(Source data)
Segment Open

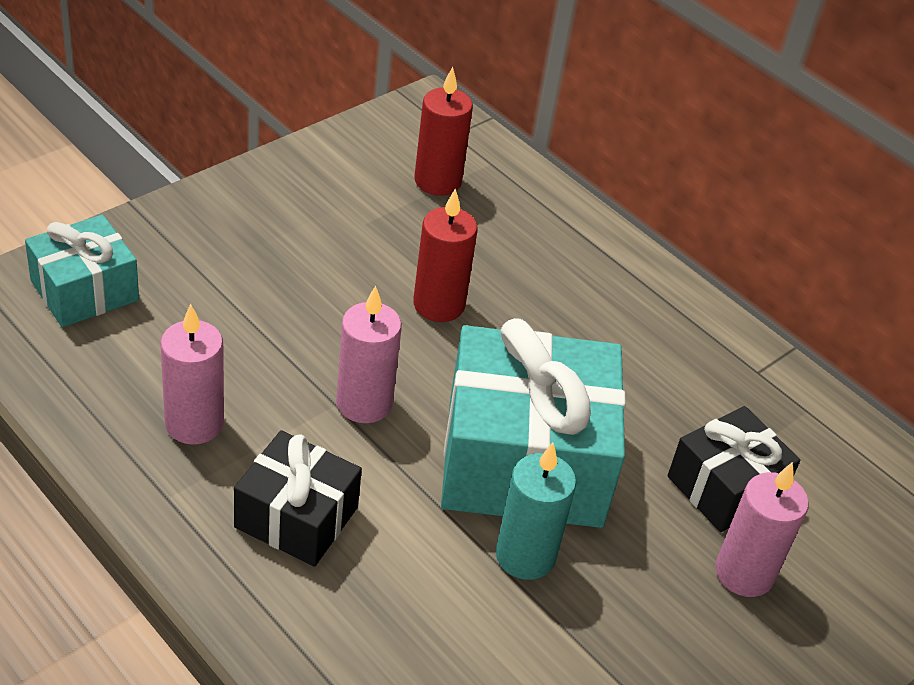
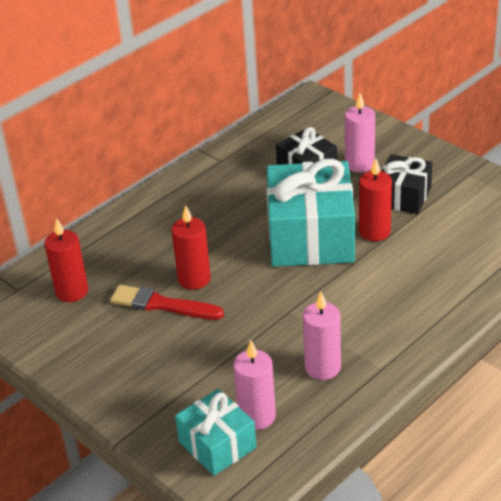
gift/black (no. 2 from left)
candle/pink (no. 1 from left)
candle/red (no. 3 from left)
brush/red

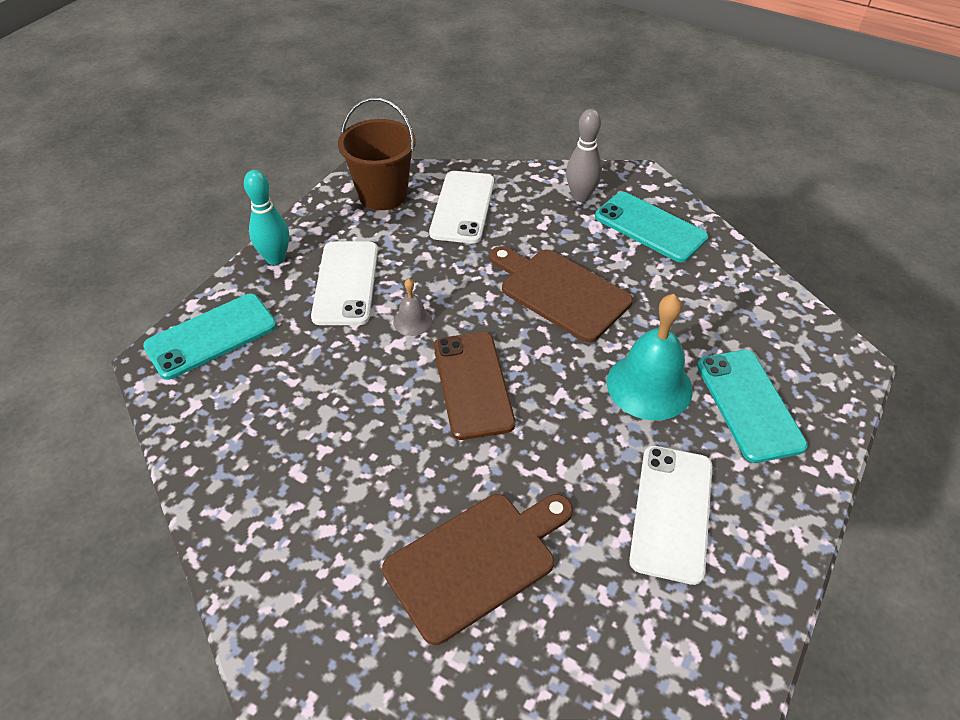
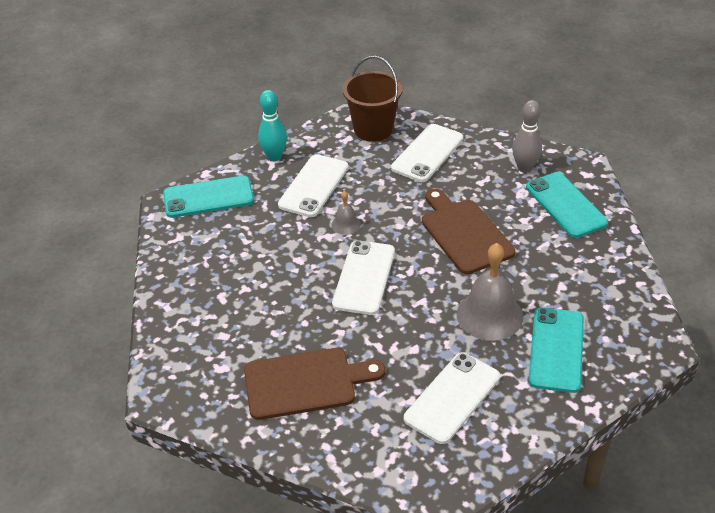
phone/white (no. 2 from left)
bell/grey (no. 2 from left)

Segment Closed

### Description of the task:
All of the entries above should be copied exactly, with the images left out.

### Result of this task:
gift/black (no. 2 from left)
candle/pink (no. 1 from left)
candle/red (no. 3 from left)
brush/red

phone/white (no. 2 from left)
bell/grey (no. 2 from left)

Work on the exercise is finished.